• Data for this exercise:
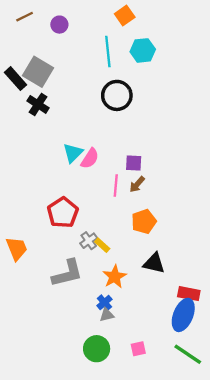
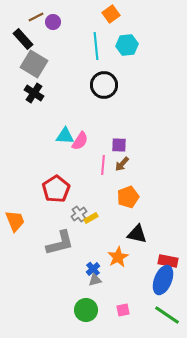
brown line: (25, 17) -> (36, 17), moved
black rectangle: (16, 79) -> (23, 39), moved
cyan triangle: (73, 153) -> (65, 136), turned 48
yellow rectangle: (102, 245) -> (91, 218), turned -72
orange star: (115, 277) -> (118, 257), moved

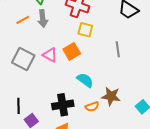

• Task statement: Retype all entries exactly; omit pictures.

• Answer to this task:
brown line: (25, 17) -> (36, 17), moved
black rectangle: (16, 79) -> (23, 39), moved
cyan triangle: (73, 153) -> (65, 136), turned 48
yellow rectangle: (102, 245) -> (91, 218), turned -72
orange star: (115, 277) -> (118, 257), moved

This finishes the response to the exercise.